Directions for this task
From the line that contains "black tape: 9 -> 13" to the final line below, both included, print each line exactly and skip the pictures.

Exercise data
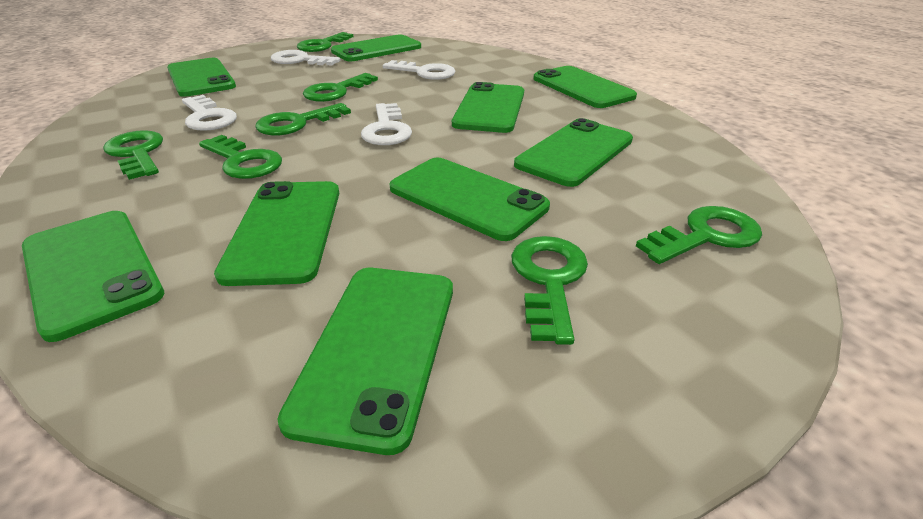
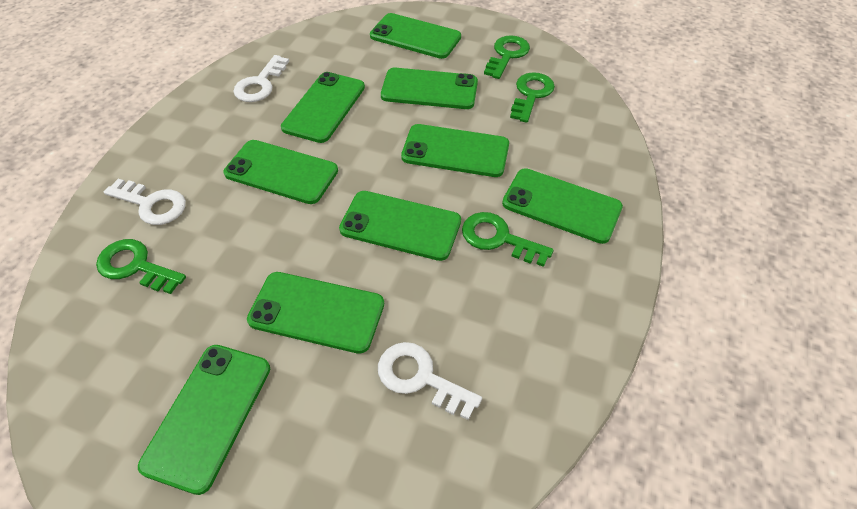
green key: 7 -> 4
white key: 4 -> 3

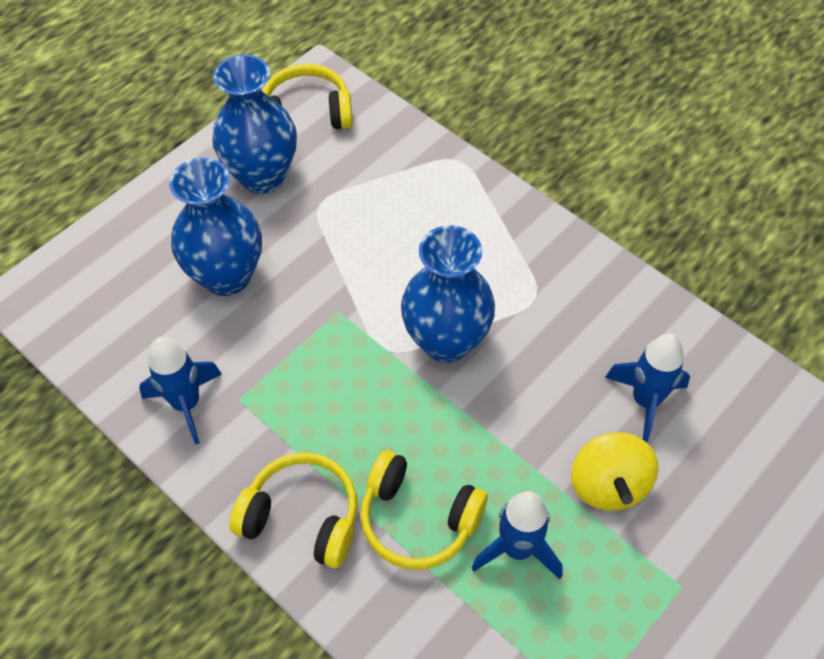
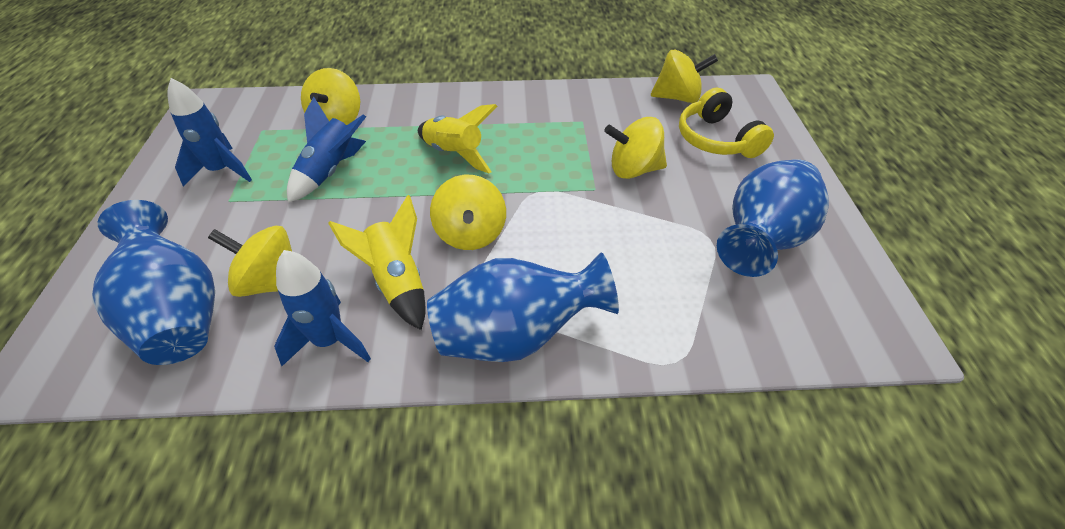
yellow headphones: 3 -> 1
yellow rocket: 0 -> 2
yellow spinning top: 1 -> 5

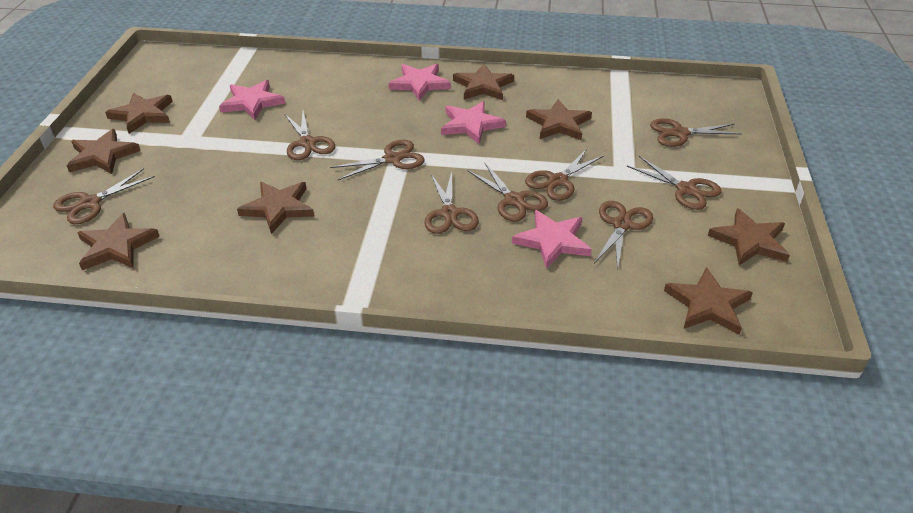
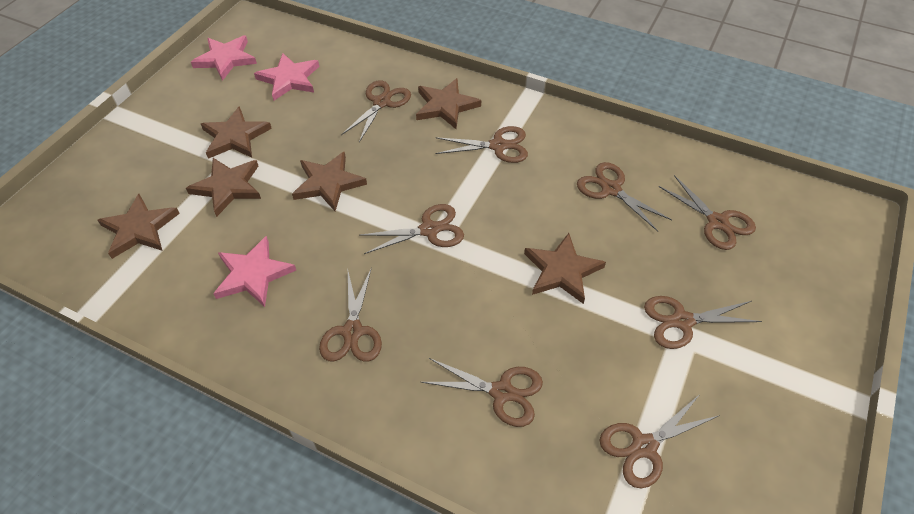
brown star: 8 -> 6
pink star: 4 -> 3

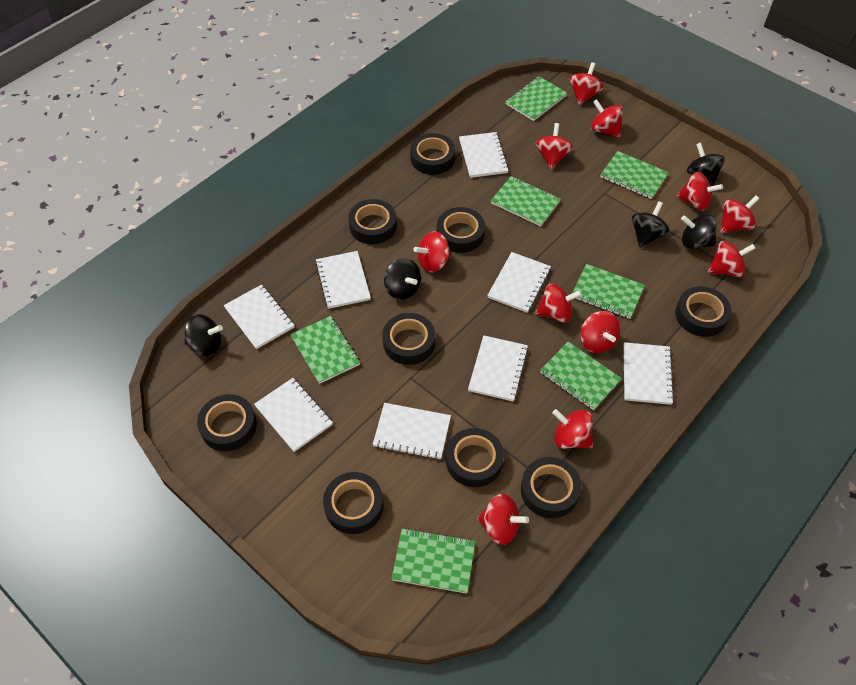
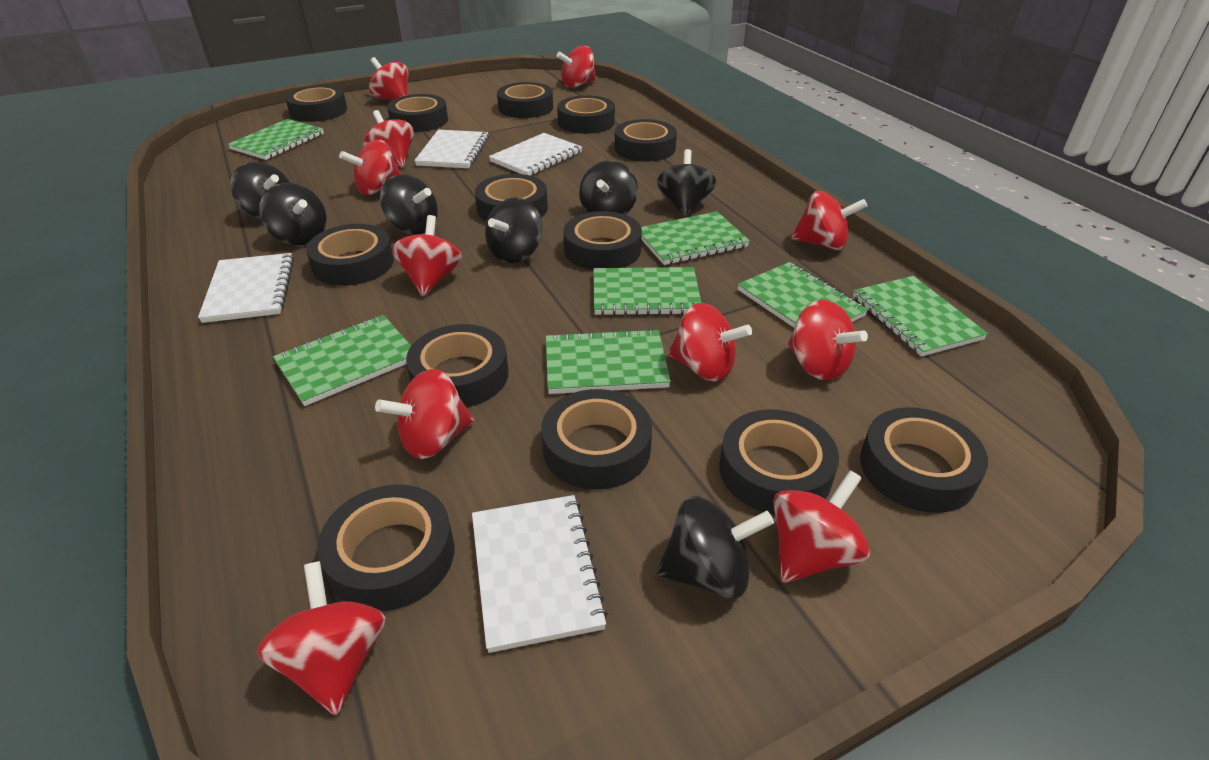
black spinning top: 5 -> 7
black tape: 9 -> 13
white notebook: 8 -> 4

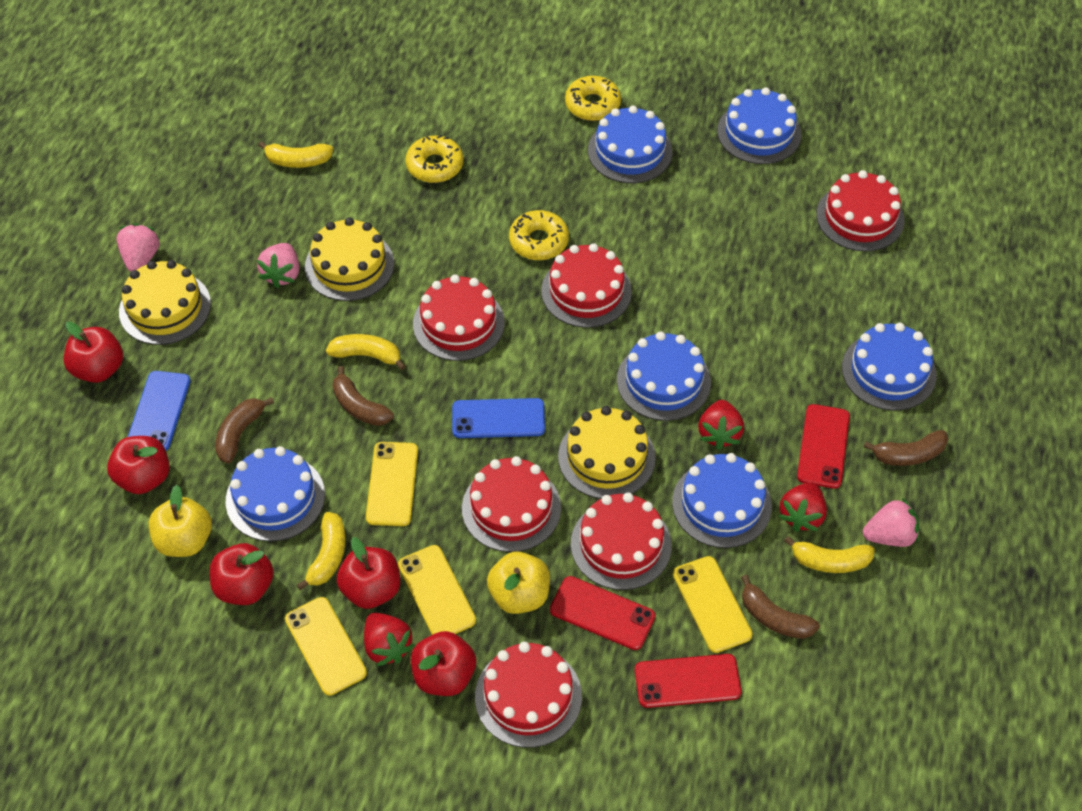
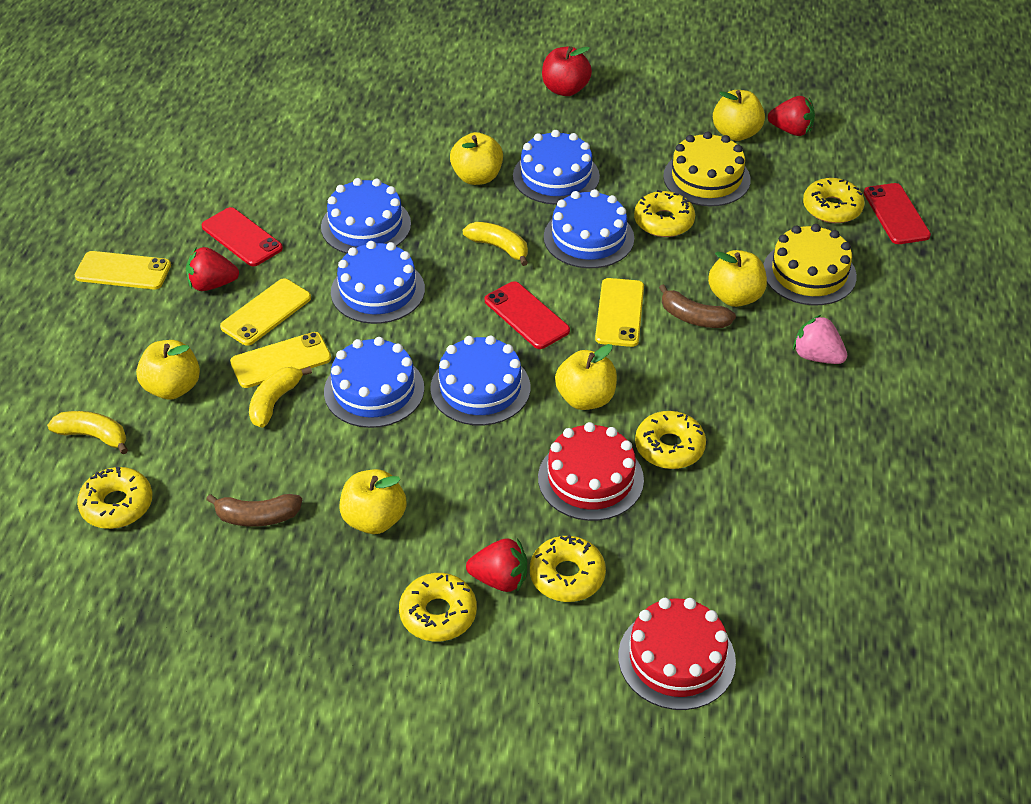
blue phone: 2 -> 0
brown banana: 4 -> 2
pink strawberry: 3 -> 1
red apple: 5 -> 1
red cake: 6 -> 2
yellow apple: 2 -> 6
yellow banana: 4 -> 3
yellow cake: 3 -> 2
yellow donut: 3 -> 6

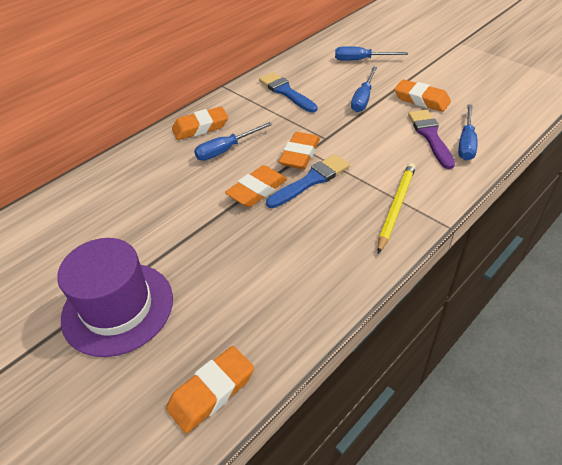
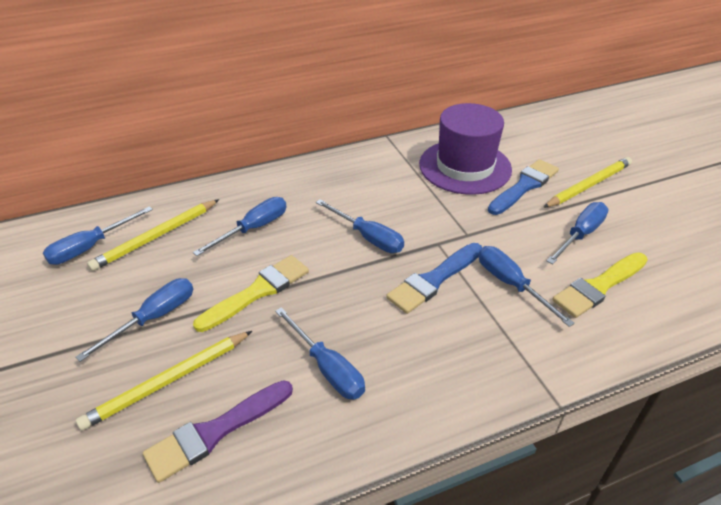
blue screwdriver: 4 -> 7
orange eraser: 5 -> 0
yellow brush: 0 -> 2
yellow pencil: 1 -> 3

Finished exercise
black tape: 9 -> 13
white notebook: 8 -> 4

blue phone: 2 -> 0
brown banana: 4 -> 2
pink strawberry: 3 -> 1
red apple: 5 -> 1
red cake: 6 -> 2
yellow apple: 2 -> 6
yellow banana: 4 -> 3
yellow cake: 3 -> 2
yellow donut: 3 -> 6

blue screwdriver: 4 -> 7
orange eraser: 5 -> 0
yellow brush: 0 -> 2
yellow pencil: 1 -> 3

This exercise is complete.